#### Task objective
Could you copy every line of the data that contains the word "YellowLightBulb"?

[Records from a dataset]
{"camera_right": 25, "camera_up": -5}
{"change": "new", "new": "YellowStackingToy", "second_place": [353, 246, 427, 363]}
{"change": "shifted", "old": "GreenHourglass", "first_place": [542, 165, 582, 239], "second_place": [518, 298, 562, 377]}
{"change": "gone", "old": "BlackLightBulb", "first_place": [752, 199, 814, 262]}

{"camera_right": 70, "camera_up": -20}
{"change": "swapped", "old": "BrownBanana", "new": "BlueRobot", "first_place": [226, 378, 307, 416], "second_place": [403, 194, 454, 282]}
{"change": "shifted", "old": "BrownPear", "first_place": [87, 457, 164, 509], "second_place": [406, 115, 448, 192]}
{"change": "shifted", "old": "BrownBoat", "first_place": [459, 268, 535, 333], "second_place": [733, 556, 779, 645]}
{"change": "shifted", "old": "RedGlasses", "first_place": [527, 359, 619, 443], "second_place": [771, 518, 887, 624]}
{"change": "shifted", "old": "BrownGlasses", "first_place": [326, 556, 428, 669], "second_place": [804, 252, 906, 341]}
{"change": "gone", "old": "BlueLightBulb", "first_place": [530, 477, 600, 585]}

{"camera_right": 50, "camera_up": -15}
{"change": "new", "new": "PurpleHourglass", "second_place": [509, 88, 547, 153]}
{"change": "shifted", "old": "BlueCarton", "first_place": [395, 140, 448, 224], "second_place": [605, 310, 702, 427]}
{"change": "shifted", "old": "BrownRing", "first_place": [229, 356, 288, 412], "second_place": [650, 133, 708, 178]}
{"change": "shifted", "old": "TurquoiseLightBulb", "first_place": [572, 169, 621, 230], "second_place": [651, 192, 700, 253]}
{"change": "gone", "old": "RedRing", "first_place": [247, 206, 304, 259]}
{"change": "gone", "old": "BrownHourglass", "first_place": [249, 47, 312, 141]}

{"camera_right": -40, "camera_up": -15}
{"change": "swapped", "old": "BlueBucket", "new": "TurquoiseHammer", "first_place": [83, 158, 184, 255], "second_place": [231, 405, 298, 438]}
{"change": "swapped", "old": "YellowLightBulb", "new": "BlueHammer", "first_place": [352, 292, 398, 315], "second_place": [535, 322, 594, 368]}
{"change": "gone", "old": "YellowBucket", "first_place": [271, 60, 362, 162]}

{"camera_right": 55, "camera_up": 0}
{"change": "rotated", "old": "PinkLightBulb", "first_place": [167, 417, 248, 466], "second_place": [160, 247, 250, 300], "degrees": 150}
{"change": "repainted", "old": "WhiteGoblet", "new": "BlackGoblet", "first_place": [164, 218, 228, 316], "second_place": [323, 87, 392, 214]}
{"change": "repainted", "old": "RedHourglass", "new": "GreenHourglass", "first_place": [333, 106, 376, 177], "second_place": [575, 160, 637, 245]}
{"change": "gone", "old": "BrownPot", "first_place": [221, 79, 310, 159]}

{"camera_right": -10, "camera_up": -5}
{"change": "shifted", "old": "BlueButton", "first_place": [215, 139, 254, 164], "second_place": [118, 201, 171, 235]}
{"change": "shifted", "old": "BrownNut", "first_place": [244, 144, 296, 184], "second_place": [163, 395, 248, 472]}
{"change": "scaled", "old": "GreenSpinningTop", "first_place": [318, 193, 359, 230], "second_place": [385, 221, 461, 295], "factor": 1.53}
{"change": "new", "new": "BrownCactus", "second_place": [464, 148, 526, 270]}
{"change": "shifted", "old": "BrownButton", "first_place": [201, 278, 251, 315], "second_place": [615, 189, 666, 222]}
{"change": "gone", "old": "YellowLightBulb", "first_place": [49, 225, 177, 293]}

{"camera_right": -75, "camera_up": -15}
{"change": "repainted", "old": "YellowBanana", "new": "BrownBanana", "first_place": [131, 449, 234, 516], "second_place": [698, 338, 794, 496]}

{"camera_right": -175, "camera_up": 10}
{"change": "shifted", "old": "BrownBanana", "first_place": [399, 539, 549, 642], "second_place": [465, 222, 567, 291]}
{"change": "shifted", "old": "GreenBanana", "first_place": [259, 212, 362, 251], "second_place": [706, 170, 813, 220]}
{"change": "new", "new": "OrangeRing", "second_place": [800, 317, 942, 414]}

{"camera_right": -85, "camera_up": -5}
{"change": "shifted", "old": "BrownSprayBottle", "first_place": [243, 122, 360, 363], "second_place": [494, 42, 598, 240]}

#### Answer to the problem
{"change": "swapped", "old": "YellowLightBulb", "new": "BlueHammer", "first_place": [352, 292, 398, 315], "second_place": [535, 322, 594, 368]}
{"change": "gone", "old": "YellowLightBulb", "first_place": [49, 225, 177, 293]}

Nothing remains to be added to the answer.